» **GIVEN INFORMATION**
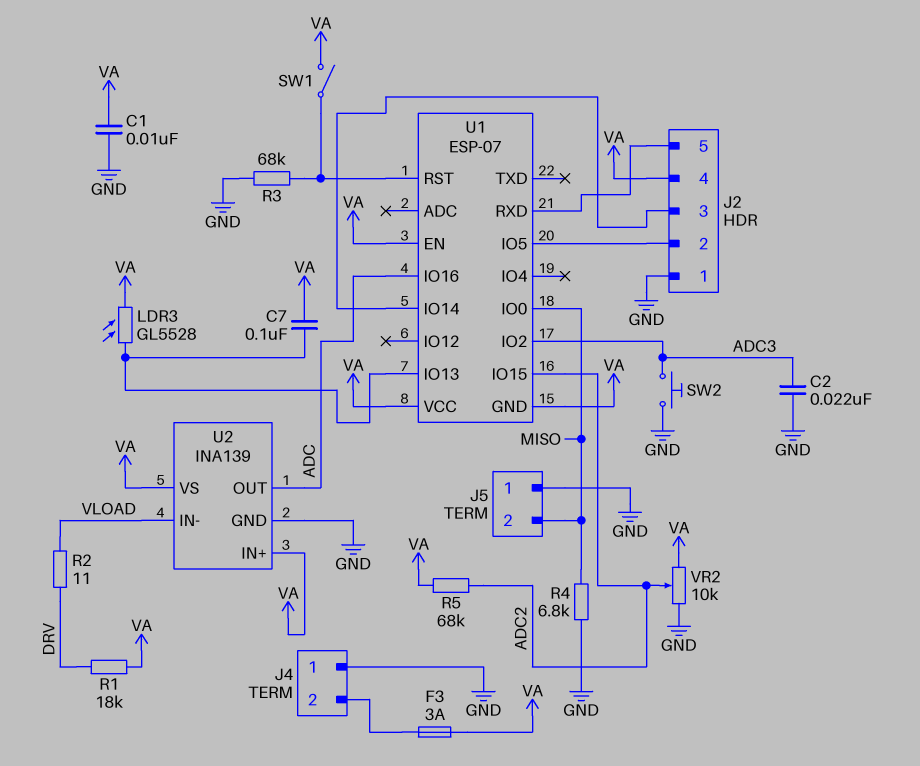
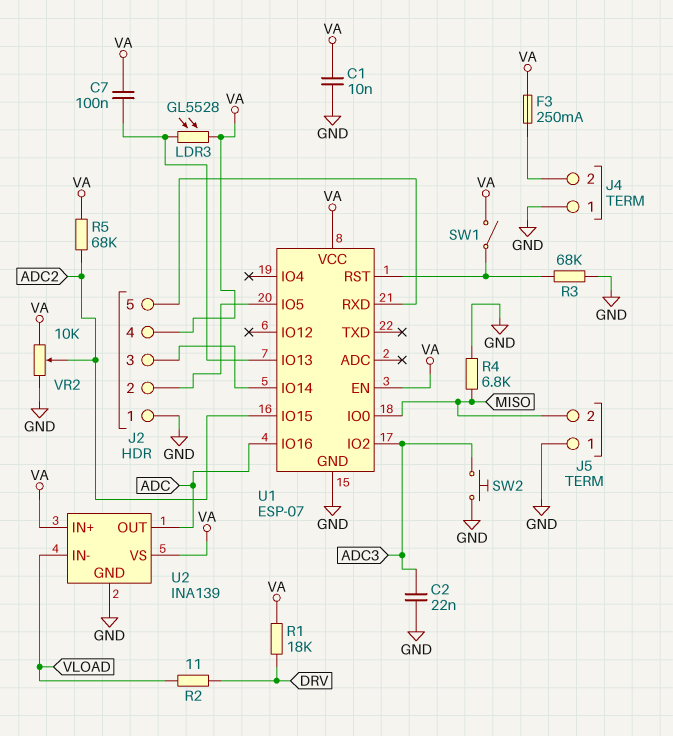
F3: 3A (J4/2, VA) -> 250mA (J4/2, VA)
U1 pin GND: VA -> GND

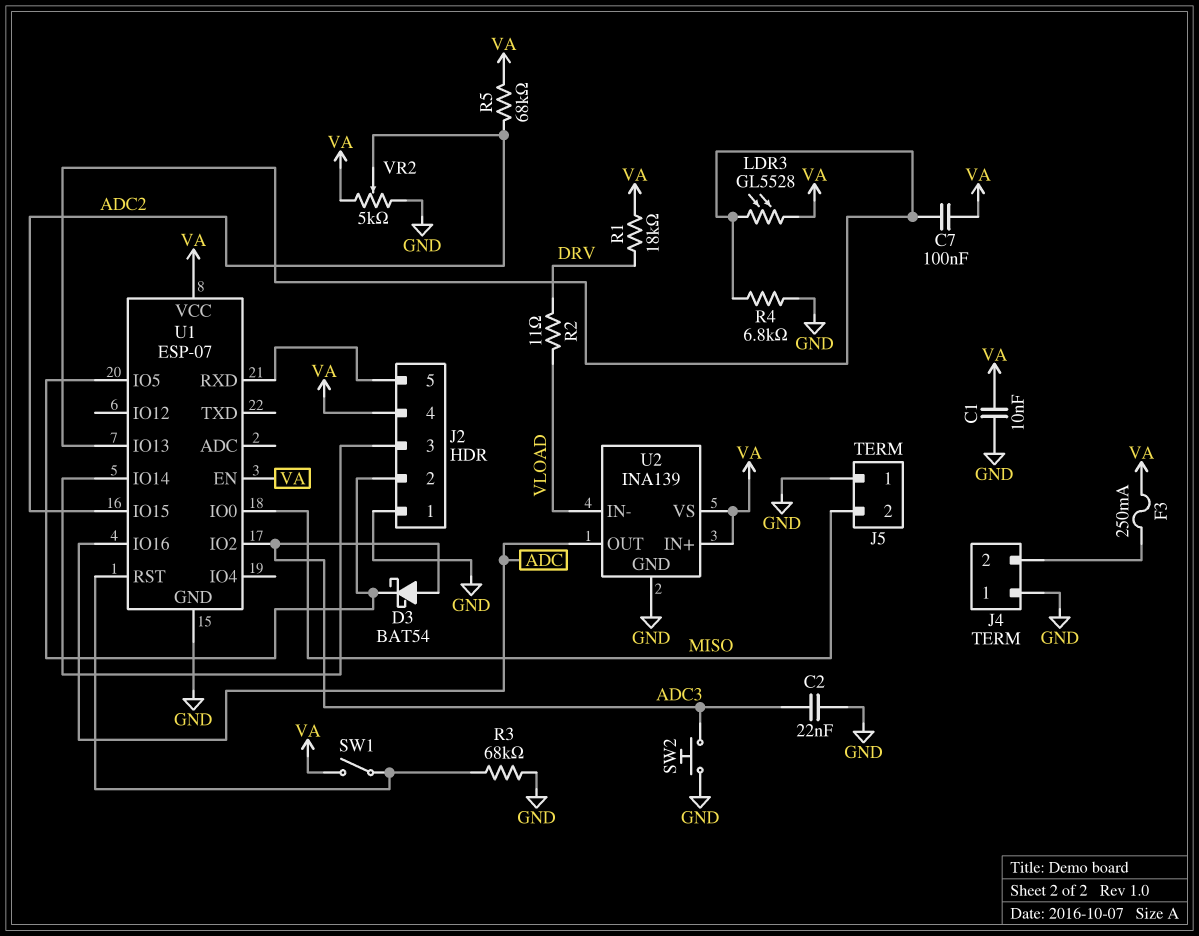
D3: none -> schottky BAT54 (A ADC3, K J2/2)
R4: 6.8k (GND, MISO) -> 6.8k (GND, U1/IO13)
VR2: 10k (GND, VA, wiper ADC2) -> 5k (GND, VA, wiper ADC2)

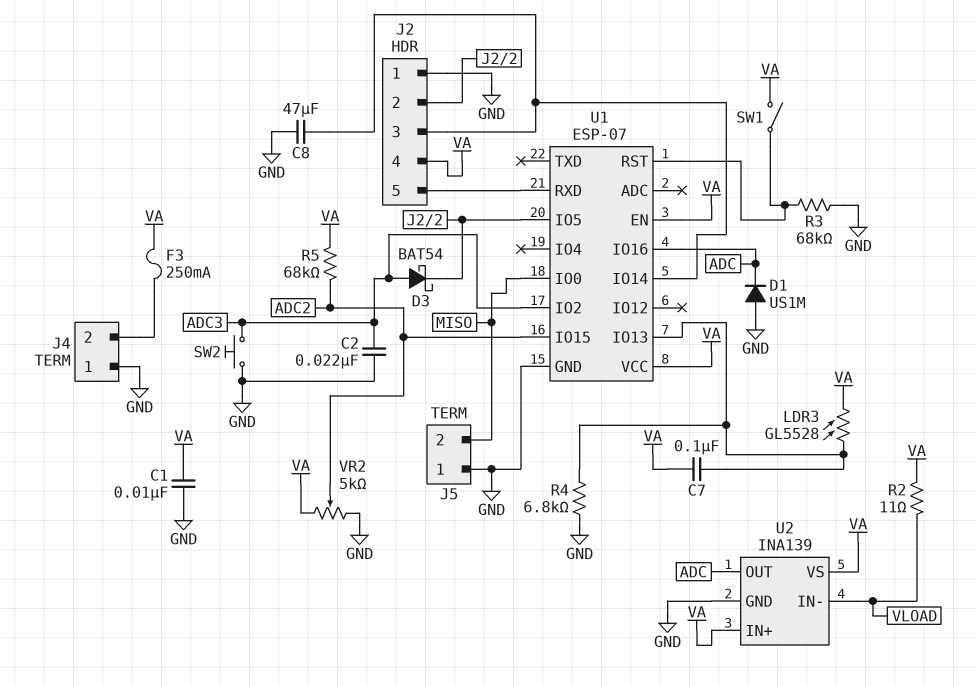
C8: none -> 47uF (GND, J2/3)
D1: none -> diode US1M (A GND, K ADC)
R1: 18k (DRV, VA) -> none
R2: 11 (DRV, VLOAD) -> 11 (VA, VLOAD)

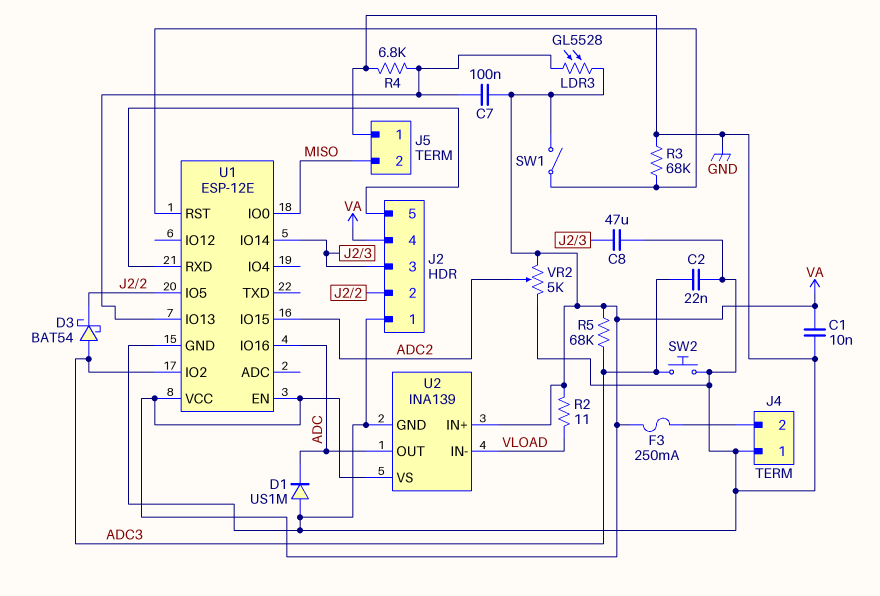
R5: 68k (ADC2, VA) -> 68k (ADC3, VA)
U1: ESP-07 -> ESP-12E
...
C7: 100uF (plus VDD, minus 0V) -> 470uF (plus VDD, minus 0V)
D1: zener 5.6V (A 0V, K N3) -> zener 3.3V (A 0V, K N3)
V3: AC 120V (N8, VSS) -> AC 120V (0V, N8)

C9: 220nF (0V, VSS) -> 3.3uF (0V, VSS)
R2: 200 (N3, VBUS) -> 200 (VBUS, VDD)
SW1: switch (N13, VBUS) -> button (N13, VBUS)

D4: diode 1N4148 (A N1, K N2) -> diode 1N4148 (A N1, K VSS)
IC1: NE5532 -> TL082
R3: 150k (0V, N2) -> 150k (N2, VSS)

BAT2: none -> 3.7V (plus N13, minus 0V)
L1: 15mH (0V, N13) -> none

» **DIRECTIONS FOR THIS TASK**
Would you print exactly the lines in the listing above, from the line bearing "R4: 6.8k (GND, MISO) -> 6.8k (GND, U1/IO13)" through the line bearing "U1: ESP-07 -> ESP-12E", leaving out all pictures?

» **EXERCISE SOLUTION**
R4: 6.8k (GND, MISO) -> 6.8k (GND, U1/IO13)
VR2: 10k (GND, VA, wiper ADC2) -> 5k (GND, VA, wiper ADC2)

C8: none -> 47uF (GND, J2/3)
D1: none -> diode US1M (A GND, K ADC)
R1: 18k (DRV, VA) -> none
R2: 11 (DRV, VLOAD) -> 11 (VA, VLOAD)

R5: 68k (ADC2, VA) -> 68k (ADC3, VA)
U1: ESP-07 -> ESP-12E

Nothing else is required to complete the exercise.